Print the whole listing again exactly as it stands, leaving out any images.

*** Source material ***

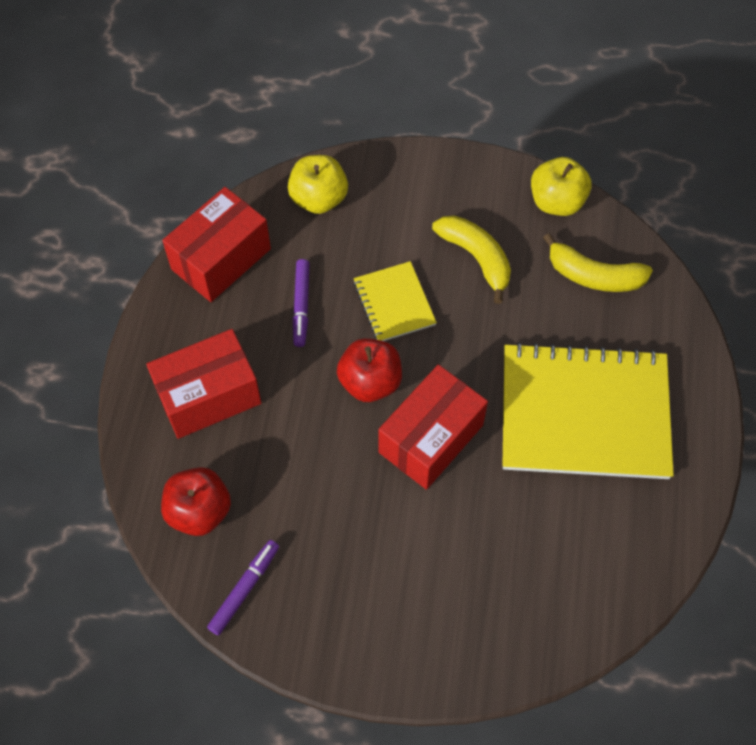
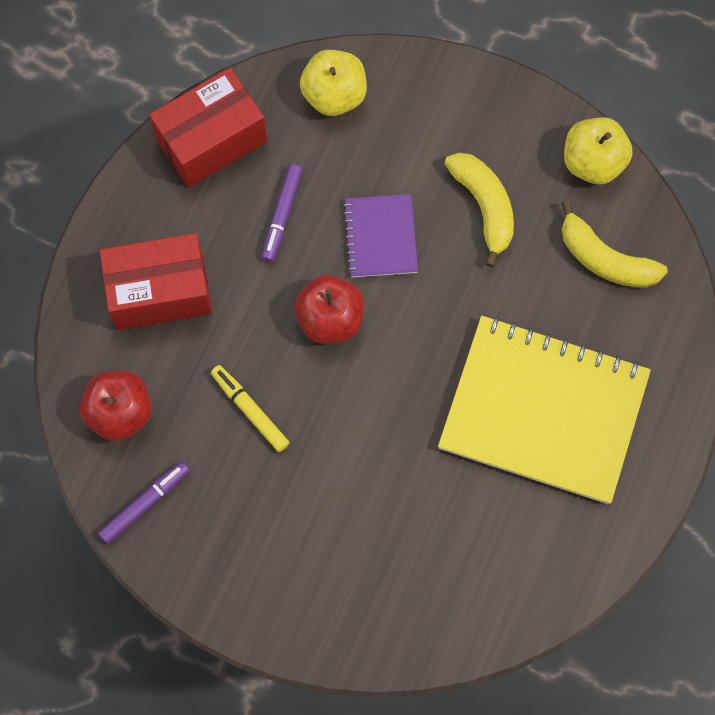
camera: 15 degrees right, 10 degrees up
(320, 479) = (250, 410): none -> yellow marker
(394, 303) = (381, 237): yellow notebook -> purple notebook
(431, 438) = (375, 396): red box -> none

*** End of Source material ***

Solution for this task –
camera: 15 degrees right, 10 degrees up
(320, 479) = (250, 410): none -> yellow marker
(394, 303) = (381, 237): yellow notebook -> purple notebook
(431, 438) = (375, 396): red box -> none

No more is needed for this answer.